EXERCISE INPUT →
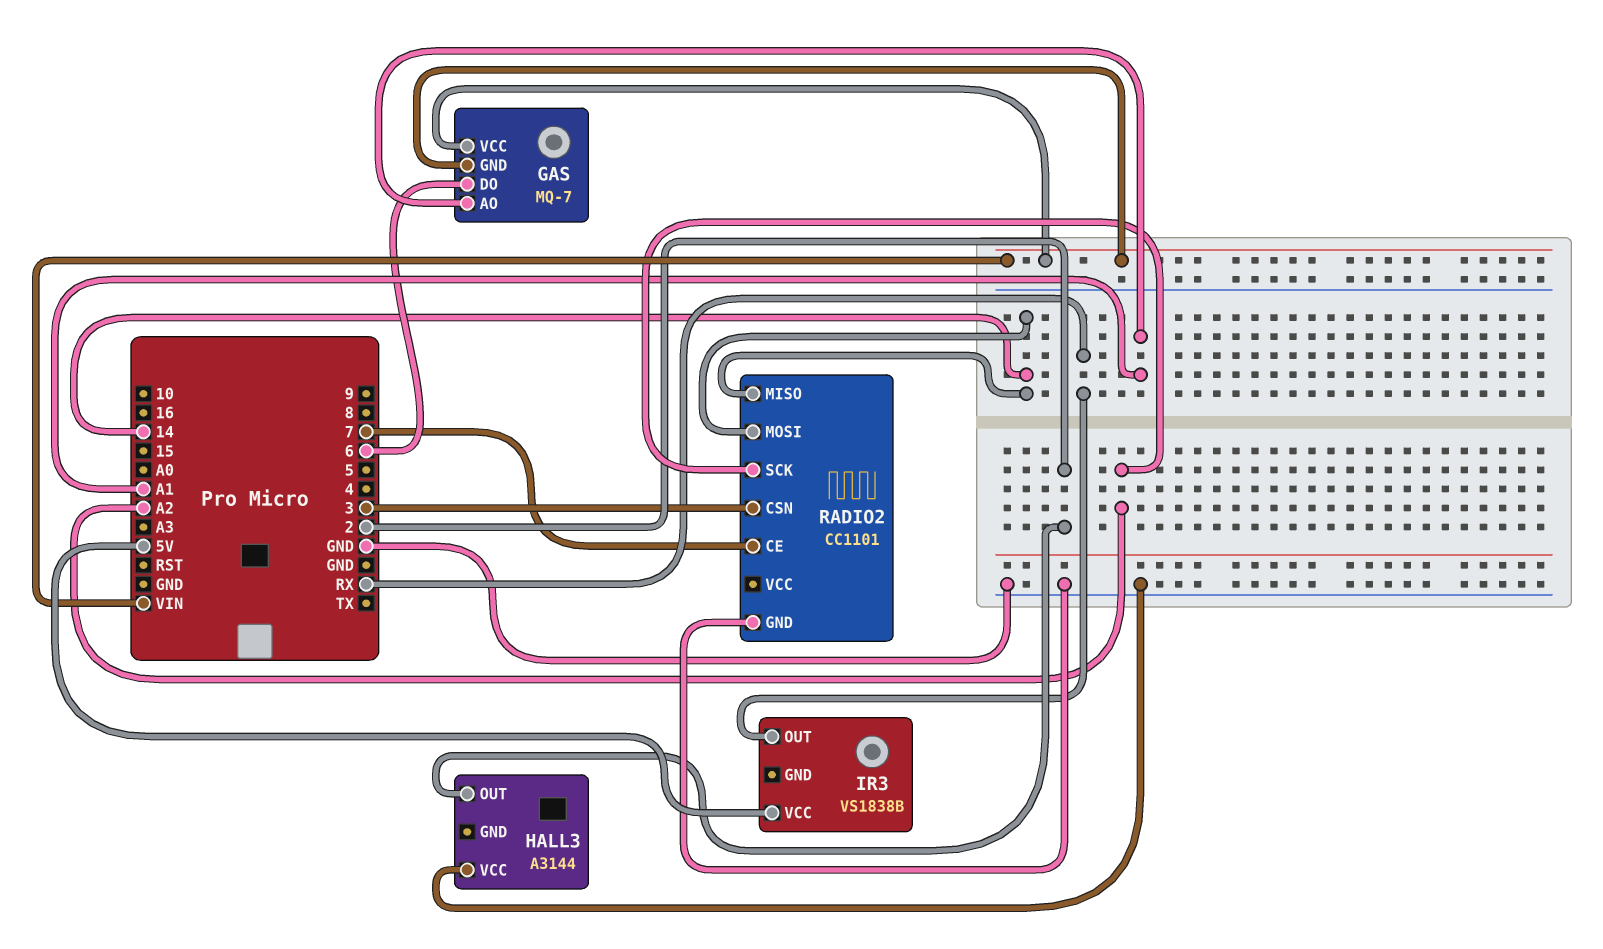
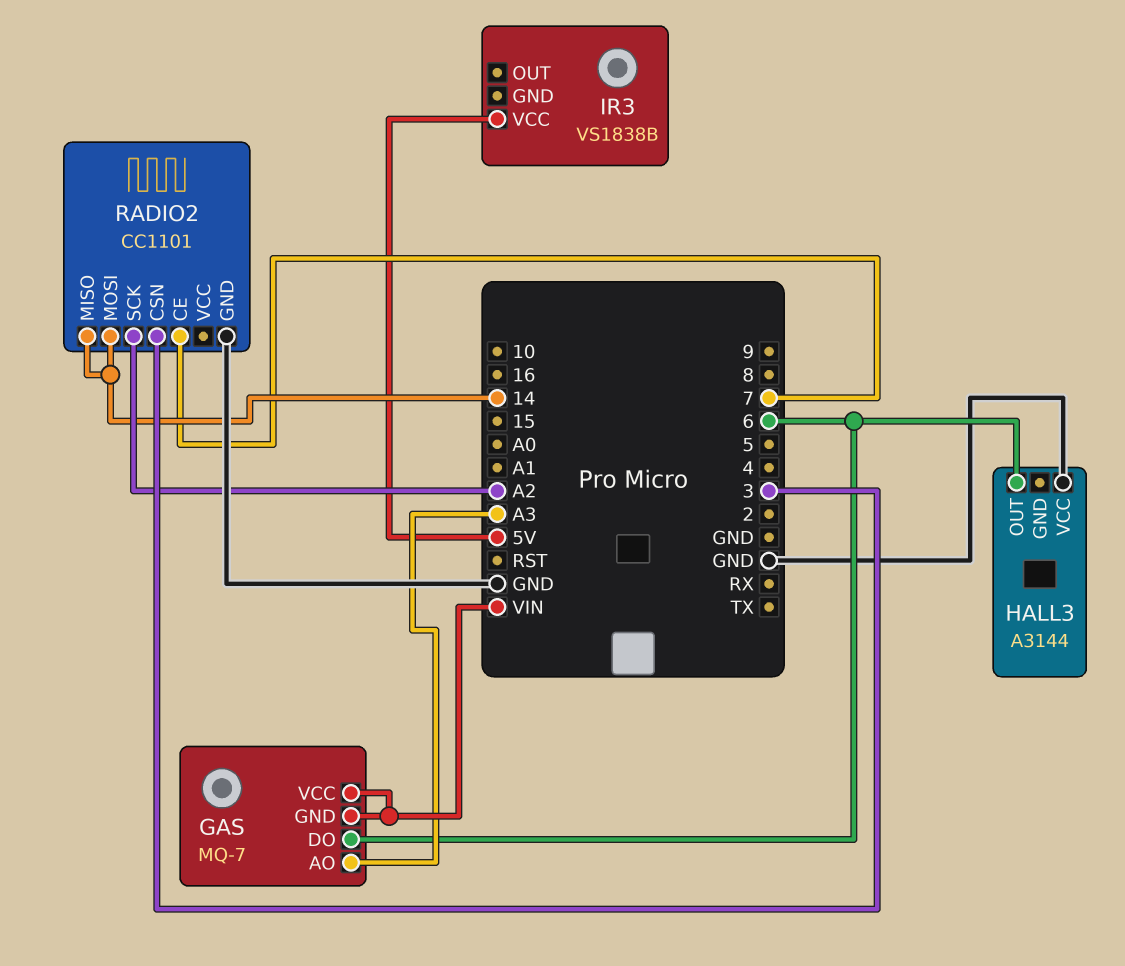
GAS pin AO: A1 -> A3
HALL3 pin OUT: 2 -> 6
IR3 pin OUT: RX -> none

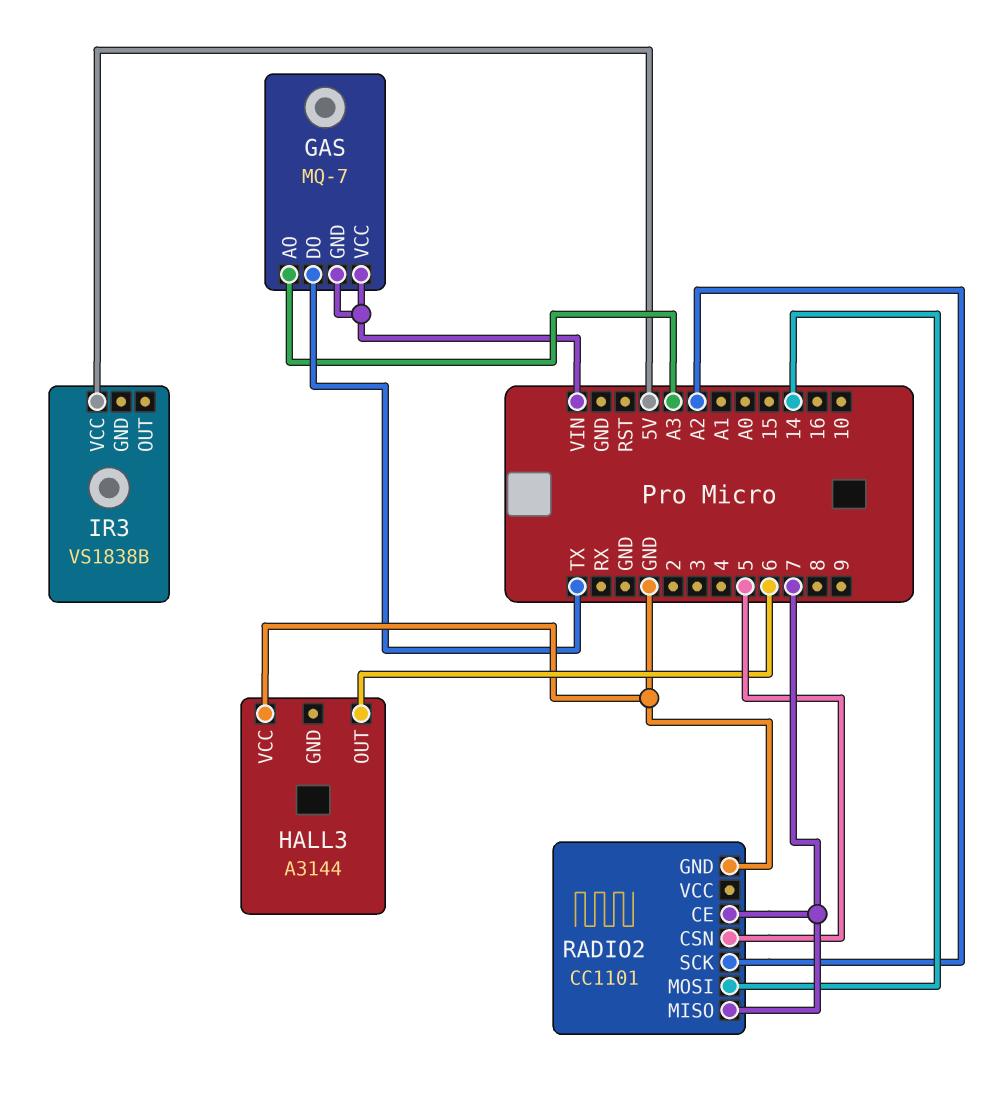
GAS pin DO: 6 -> TX
RADIO2 pin CSN: 3 -> 5
RADIO2 pin MISO: 14 -> 7

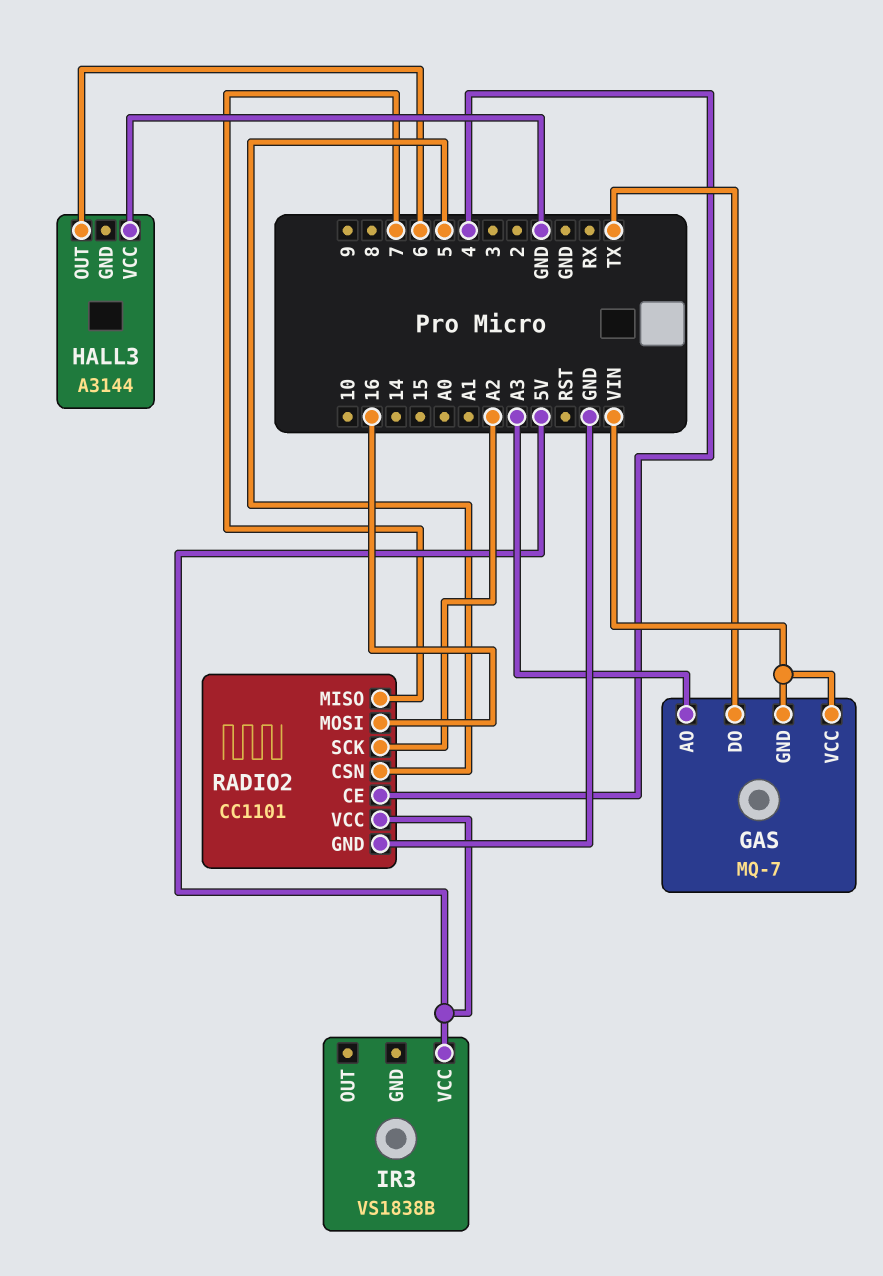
RADIO2 pin CE: 7 -> 4
RADIO2 pin MOSI: 14 -> 16
RADIO2 pin VCC: none -> 5V

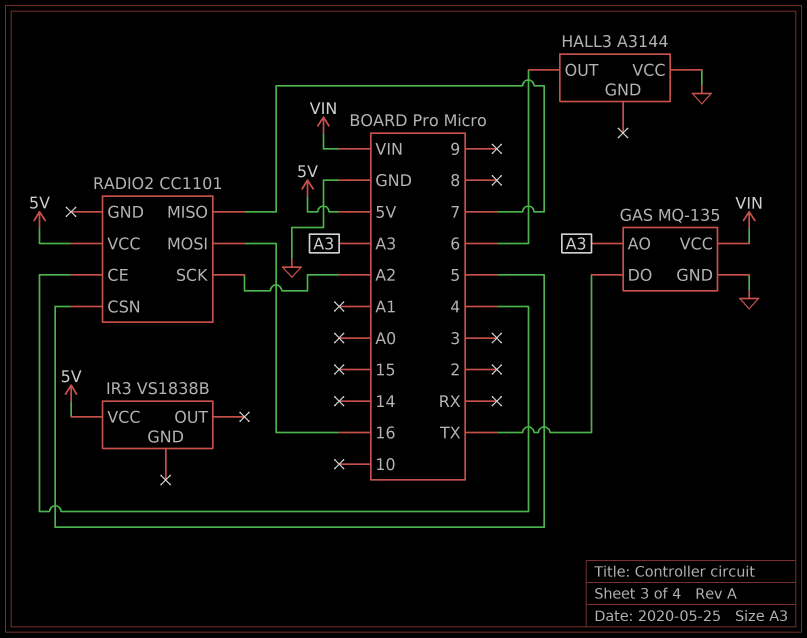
GAS: MQ-7 -> MQ-135
GAS pin GND: VIN -> GND
RADIO2 pin GND: GND -> none

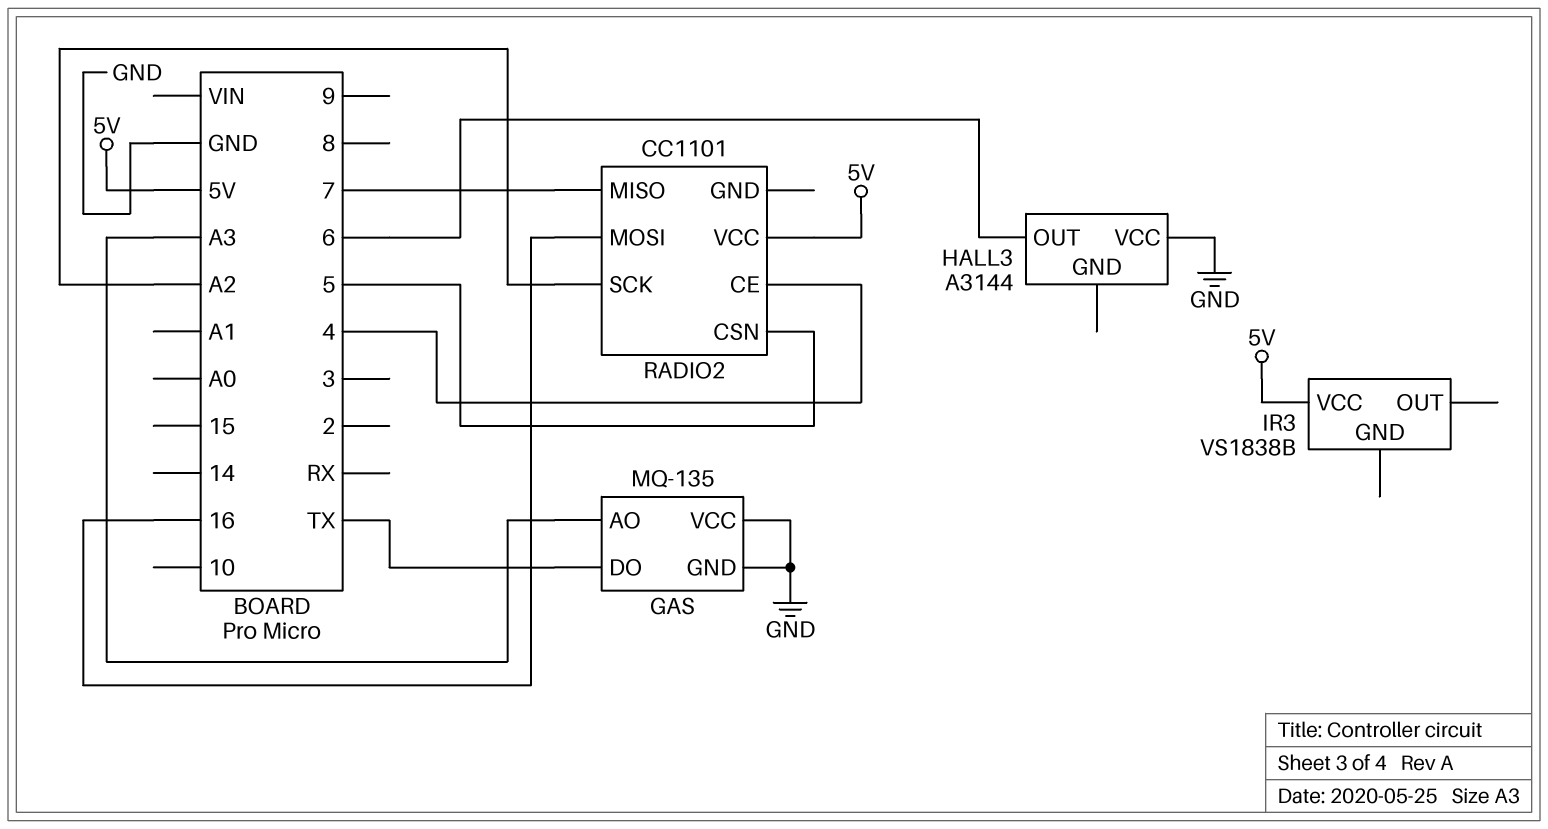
GAS pin VCC: VIN -> GND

TASK BRIEF → Take the word "none" and find each line of the material that contains it. Copy those lines.

WRITTEN RESPONSE →
IR3 pin OUT: RX -> none
RADIO2 pin VCC: none -> 5V
RADIO2 pin GND: GND -> none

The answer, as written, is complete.